[What to do] Every line that holds the word "orange" needs to be copied from the data below.

Items listed in a dataset

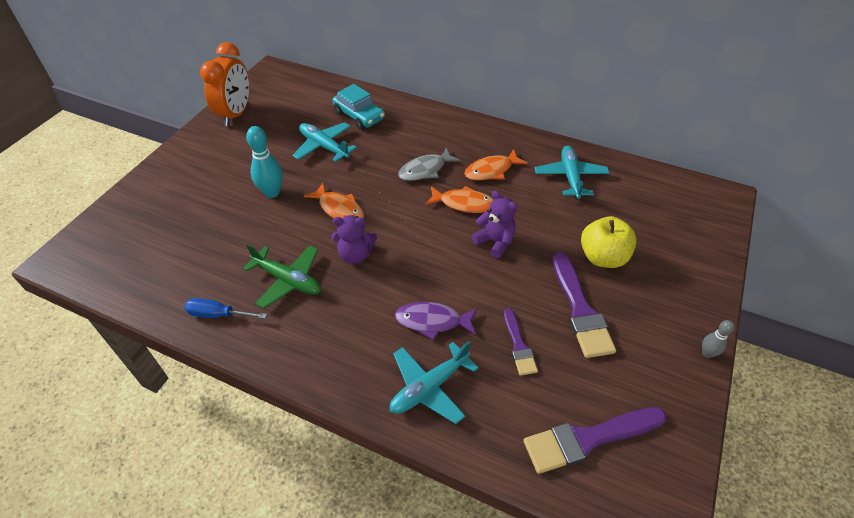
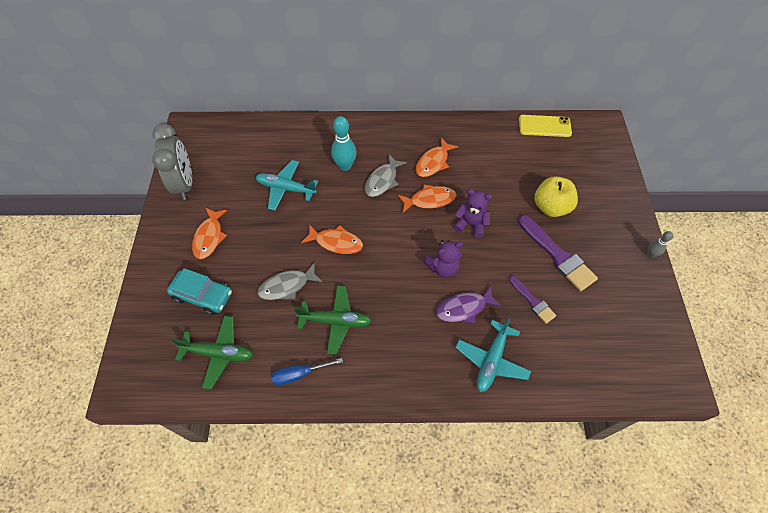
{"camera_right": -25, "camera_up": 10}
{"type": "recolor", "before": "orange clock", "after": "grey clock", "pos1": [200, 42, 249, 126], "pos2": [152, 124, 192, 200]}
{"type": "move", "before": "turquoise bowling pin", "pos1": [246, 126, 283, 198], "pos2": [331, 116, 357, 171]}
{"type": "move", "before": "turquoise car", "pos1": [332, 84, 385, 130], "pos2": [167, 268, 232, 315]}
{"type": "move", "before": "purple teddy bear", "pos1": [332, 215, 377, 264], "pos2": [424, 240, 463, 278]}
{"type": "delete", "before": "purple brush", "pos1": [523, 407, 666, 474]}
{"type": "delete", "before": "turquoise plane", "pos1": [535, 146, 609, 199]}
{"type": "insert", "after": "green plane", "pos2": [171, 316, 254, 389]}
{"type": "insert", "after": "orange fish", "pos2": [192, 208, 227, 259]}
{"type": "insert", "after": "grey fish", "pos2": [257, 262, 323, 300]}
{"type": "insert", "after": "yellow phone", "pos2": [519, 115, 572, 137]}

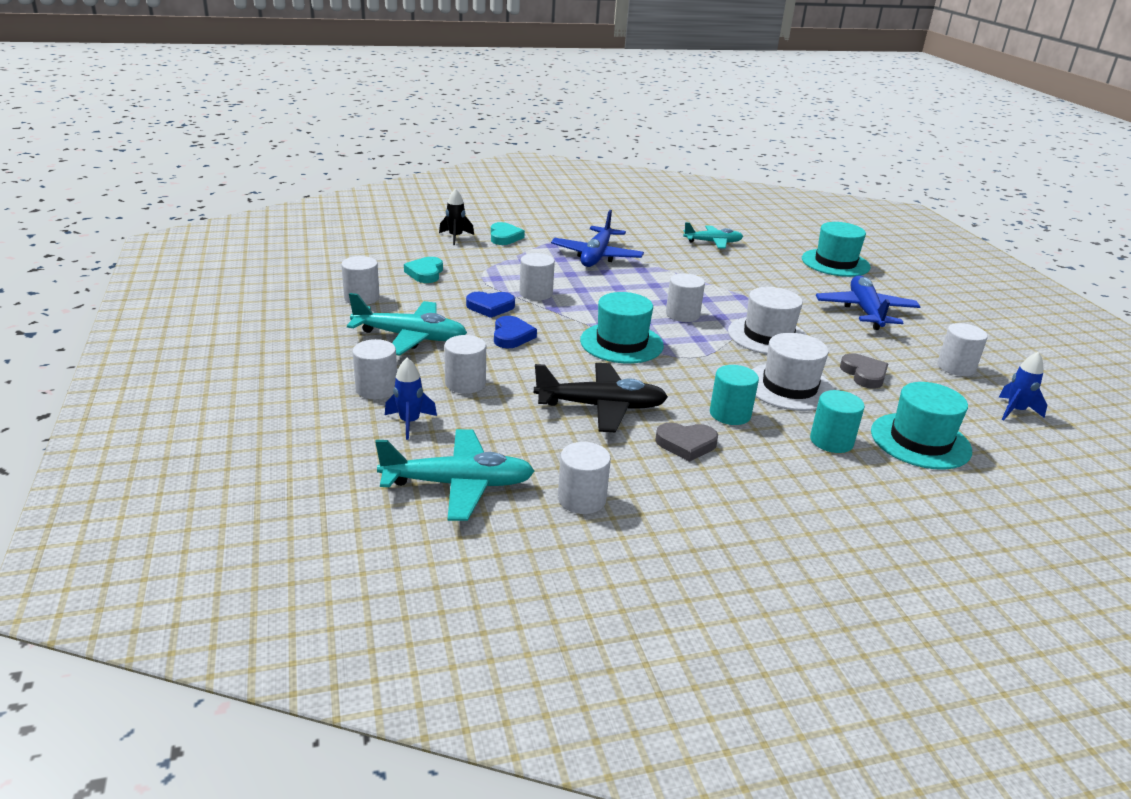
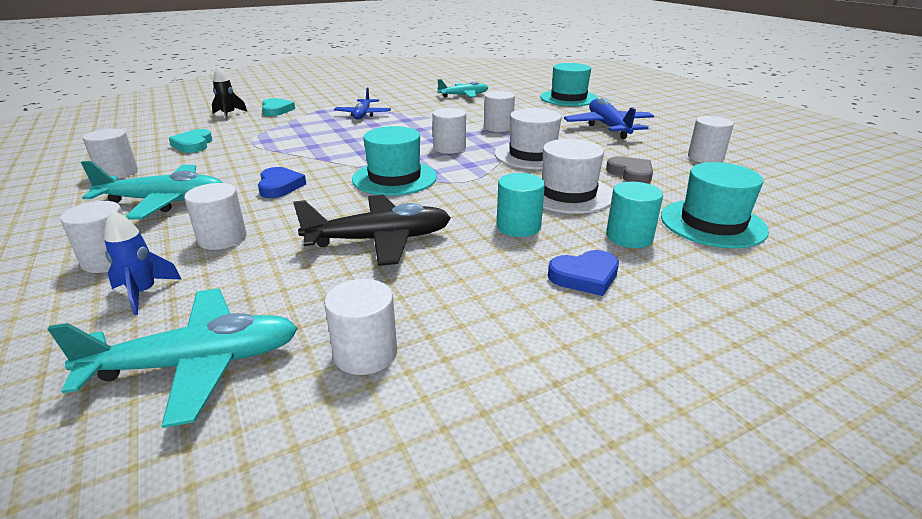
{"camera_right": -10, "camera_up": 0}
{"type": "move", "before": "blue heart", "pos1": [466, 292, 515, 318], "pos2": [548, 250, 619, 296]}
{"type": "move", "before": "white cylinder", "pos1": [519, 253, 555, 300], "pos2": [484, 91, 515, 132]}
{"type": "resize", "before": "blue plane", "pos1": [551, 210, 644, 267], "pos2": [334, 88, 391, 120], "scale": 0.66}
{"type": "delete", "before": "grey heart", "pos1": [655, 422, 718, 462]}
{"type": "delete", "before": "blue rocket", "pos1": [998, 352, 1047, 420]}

[Answer for the task]
{"type": "recolor", "before": "orange clock", "after": "grey clock", "pos1": [200, 42, 249, 126], "pos2": [152, 124, 192, 200]}
{"type": "insert", "after": "orange fish", "pos2": [192, 208, 227, 259]}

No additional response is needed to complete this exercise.